◆ Records contained in a dataset ◆

######

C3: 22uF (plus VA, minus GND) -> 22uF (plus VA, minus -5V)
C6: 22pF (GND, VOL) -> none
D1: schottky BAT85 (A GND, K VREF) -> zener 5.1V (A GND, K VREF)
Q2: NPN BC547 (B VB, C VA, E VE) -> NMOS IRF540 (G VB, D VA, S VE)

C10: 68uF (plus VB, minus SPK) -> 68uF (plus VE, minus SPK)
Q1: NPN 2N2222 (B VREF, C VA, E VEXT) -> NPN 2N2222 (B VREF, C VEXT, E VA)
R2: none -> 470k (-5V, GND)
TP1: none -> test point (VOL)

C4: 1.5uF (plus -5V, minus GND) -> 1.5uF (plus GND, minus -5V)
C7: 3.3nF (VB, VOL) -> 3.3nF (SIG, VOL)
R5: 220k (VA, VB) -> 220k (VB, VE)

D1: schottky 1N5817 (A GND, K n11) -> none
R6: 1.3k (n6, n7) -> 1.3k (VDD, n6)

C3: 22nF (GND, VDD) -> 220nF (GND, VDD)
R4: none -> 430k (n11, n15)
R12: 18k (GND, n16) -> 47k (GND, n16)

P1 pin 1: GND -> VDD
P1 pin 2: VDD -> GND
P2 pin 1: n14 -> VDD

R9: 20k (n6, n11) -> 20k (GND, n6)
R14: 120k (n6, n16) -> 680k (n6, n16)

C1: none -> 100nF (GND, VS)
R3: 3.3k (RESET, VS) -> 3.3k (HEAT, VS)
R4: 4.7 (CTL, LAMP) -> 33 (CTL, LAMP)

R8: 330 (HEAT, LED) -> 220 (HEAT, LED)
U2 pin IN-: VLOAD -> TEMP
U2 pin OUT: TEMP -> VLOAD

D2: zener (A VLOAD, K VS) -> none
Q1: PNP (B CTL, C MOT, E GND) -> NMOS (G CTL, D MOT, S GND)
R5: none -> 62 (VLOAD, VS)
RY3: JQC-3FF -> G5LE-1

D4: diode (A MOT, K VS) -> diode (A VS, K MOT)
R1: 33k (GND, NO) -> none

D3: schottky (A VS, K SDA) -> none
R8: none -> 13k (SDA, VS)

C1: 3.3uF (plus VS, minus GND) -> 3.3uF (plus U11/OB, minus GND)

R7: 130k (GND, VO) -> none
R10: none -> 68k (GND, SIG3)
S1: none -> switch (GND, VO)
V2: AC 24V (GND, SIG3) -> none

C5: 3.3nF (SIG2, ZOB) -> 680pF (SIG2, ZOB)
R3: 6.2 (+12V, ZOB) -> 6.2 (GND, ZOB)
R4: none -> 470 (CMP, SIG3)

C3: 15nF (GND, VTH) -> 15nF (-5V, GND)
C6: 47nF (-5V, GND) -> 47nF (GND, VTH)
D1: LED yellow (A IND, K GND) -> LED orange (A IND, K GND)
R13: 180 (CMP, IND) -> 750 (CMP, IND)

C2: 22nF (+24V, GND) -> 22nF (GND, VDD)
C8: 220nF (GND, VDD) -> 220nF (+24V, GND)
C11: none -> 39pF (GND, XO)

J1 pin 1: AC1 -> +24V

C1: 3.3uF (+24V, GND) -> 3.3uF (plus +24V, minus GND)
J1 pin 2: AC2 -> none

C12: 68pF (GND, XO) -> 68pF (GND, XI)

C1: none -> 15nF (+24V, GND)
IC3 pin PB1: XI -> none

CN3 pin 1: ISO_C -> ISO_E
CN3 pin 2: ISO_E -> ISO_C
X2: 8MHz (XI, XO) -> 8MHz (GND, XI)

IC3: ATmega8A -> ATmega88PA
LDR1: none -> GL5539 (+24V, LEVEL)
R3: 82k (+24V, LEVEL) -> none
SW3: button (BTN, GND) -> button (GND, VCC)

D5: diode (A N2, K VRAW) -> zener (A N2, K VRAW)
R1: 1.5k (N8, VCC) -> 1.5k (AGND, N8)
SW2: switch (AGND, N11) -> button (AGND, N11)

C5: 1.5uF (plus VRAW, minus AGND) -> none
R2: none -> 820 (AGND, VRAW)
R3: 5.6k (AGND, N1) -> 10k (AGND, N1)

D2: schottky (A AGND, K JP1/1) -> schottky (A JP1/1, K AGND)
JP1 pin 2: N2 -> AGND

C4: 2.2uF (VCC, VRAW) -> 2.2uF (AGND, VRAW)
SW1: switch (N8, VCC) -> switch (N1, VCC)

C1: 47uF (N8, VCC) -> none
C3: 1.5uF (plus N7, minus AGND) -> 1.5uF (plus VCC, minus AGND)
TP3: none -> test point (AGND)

######

◆ DIRECTIONS ◆
Only those lines of the entries above that run from the line containing "J1 pin 1: AC1 -> +24V" to the line containing "JP1 pin 2: N2 -> AGND", both included, should be transcribed exactly.

◆ RESULT FOR THIS EXERCISE ◆
J1 pin 1: AC1 -> +24V

C1: 3.3uF (+24V, GND) -> 3.3uF (plus +24V, minus GND)
J1 pin 2: AC2 -> none

C12: 68pF (GND, XO) -> 68pF (GND, XI)

C1: none -> 15nF (+24V, GND)
IC3 pin PB1: XI -> none

CN3 pin 1: ISO_C -> ISO_E
CN3 pin 2: ISO_E -> ISO_C
X2: 8MHz (XI, XO) -> 8MHz (GND, XI)

IC3: ATmega8A -> ATmega88PA
LDR1: none -> GL5539 (+24V, LEVEL)
R3: 82k (+24V, LEVEL) -> none
SW3: button (BTN, GND) -> button (GND, VCC)

D5: diode (A N2, K VRAW) -> zener (A N2, K VRAW)
R1: 1.5k (N8, VCC) -> 1.5k (AGND, N8)
SW2: switch (AGND, N11) -> button (AGND, N11)

C5: 1.5uF (plus VRAW, minus AGND) -> none
R2: none -> 820 (AGND, VRAW)
R3: 5.6k (AGND, N1) -> 10k (AGND, N1)

D2: schottky (A AGND, K JP1/1) -> schottky (A JP1/1, K AGND)
JP1 pin 2: N2 -> AGND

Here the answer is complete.